:: Exercise ::
Render every line of the data below as a JSON array of strings, one string per line, skipping any blank lines.

:: Provided data ::
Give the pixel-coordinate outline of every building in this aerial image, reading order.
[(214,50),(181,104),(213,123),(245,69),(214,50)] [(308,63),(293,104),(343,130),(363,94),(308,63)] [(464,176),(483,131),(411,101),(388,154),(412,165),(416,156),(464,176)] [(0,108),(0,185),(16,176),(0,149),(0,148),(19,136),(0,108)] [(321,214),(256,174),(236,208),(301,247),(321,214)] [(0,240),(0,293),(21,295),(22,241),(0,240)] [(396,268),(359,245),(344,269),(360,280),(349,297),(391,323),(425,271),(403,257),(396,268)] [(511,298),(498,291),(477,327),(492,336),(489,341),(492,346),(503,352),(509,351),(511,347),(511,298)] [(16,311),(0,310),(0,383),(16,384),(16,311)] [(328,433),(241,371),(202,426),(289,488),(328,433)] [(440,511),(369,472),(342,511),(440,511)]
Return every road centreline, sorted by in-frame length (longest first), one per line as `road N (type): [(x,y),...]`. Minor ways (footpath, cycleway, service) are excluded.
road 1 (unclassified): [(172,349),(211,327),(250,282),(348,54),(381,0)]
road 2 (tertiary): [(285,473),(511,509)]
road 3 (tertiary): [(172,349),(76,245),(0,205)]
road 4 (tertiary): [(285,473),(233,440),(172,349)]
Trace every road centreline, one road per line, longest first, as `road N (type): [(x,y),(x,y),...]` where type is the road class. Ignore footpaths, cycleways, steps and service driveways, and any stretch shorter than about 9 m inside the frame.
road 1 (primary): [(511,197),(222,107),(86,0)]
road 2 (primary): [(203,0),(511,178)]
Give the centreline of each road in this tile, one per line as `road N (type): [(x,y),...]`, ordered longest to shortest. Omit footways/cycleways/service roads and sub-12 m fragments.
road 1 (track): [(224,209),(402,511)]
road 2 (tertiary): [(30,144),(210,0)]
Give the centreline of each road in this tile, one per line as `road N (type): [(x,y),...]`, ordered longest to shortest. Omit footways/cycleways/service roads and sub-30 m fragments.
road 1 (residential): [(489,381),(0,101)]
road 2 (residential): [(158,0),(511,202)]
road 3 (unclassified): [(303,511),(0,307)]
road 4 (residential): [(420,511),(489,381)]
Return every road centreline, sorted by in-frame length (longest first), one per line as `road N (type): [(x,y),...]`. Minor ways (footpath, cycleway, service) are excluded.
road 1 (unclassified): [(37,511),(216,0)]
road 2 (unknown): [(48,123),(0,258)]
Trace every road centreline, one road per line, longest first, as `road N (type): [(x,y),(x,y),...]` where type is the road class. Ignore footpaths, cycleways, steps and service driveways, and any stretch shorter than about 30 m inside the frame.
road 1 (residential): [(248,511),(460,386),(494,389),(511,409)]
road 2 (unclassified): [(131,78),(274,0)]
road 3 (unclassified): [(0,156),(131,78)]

:: The result ::
[
  "Give the pixel-coordinate outline of every building in this aerial image, reading order.",
  "[(214,50),(181,104),(213,123),(245,69),(214,50)] [(308,63),(293,104),(343,130),(363,94),(308,63)] [(464,176),(483,131),(411,101),(388,154),(412,165),(416,156),(464,176)] [(0,108),(0,185),(16,176),(0,149),(0,148),(19,136),(0,108)] [(321,214),(256,174),(236,208),(301,247),(321,214)] [(0,240),(0,293),(21,295),(22,241),(0,240)] [(396,268),(359,245),(344,269),(360,280),(349,297),(391,323),(425,271),(403,257),(396,268)] [(511,298),(498,291),(477,327),(492,336),(489,341),(492,346),(503,352),(509,351),(511,347),(511,298)] [(16,311),(0,310),(0,383),(16,384),(16,311)] [(328,433),(241,371),(202,426),(289,488),(328,433)] [(440,511),(369,472),(342,511),(440,511)]",
  "Return every road centreline, sorted by in-frame length (longest first), one per line as `road N (type): [(x,y),...]`. Minor ways (footpath, cycleway, service) are excluded.",
  "road 1 (unclassified): [(172,349),(211,327),(250,282),(348,54),(381,0)]",
  "road 2 (tertiary): [(285,473),(511,509)]",
  "road 3 (tertiary): [(172,349),(76,245),(0,205)]",
  "road 4 (tertiary): [(285,473),(233,440),(172,349)]",
  "Trace every road centreline, one road per line, longest first, as `road N (type): [(x,y),(x,y),...]` where type is the road class. Ignore footpaths, cycleways, steps and service driveways, and any stretch shorter than about 9 m inside the frame.",
  "road 1 (primary): [(511,197),(222,107),(86,0)]",
  "road 2 (primary): [(203,0),(511,178)]",
  "Give the centreline of each road in this tile, one per line as `road N (type): [(x,y),...]`, ordered longest to shortest. Omit footways/cycleways/service roads and sub-12 m fragments.",
  "road 1 (track): [(224,209),(402,511)]",
  "road 2 (tertiary): [(30,144),(210,0)]",
  "Give the centreline of each road in this tile, one per line as `road N (type): [(x,y),...]`, ordered longest to shortest. Omit footways/cycleways/service roads and sub-30 m fragments.",
  "road 1 (residential): [(489,381),(0,101)]",
  "road 2 (residential): [(158,0),(511,202)]",
  "road 3 (unclassified): [(303,511),(0,307)]",
  "road 4 (residential): [(420,511),(489,381)]",
  "Return every road centreline, sorted by in-frame length (longest first), one per line as `road N (type): [(x,y),...]`. Minor ways (footpath, cycleway, service) are excluded.",
  "road 1 (unclassified): [(37,511),(216,0)]",
  "road 2 (unknown): [(48,123),(0,258)]",
  "Trace every road centreline, one road per line, longest first, as `road N (type): [(x,y),(x,y),...]` where type is the road class. Ignore footpaths, cycleways, steps and service driveways, and any stretch shorter than about 30 m inside the frame.",
  "road 1 (residential): [(248,511),(460,386),(494,389),(511,409)]",
  "road 2 (unclassified): [(131,78),(274,0)]",
  "road 3 (unclassified): [(0,156),(131,78)]"
]